§ RECORDED INFORMATION:
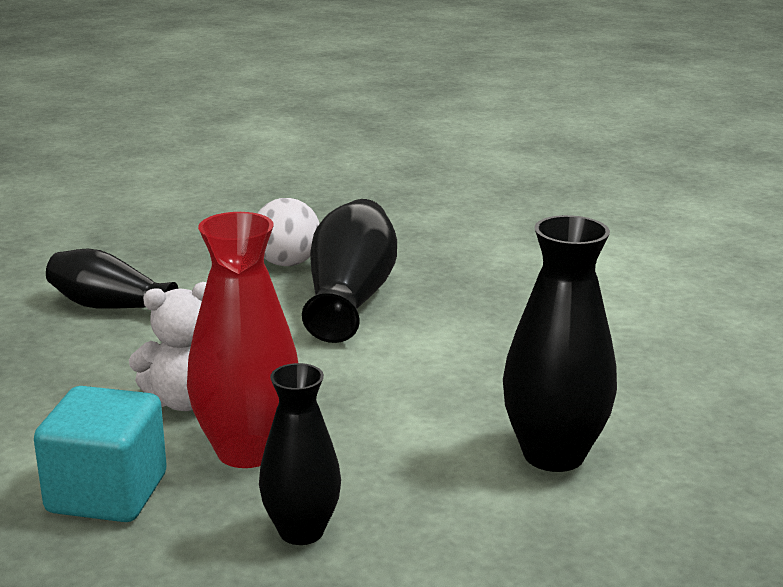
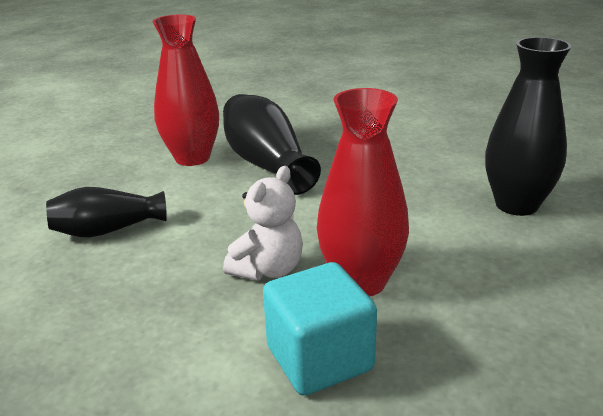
camera: 35 degrees left, 5 degrees up
(287, 263) = (192, 158): white ball -> red vase
(301, 531) = (475, 314): black vase -> none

§ WHAT TO WORK ON: Give the data above again, exactly, with every picture removed.

§ YOUR RESPONSE:
camera: 35 degrees left, 5 degrees up
(287, 263) = (192, 158): white ball -> red vase
(301, 531) = (475, 314): black vase -> none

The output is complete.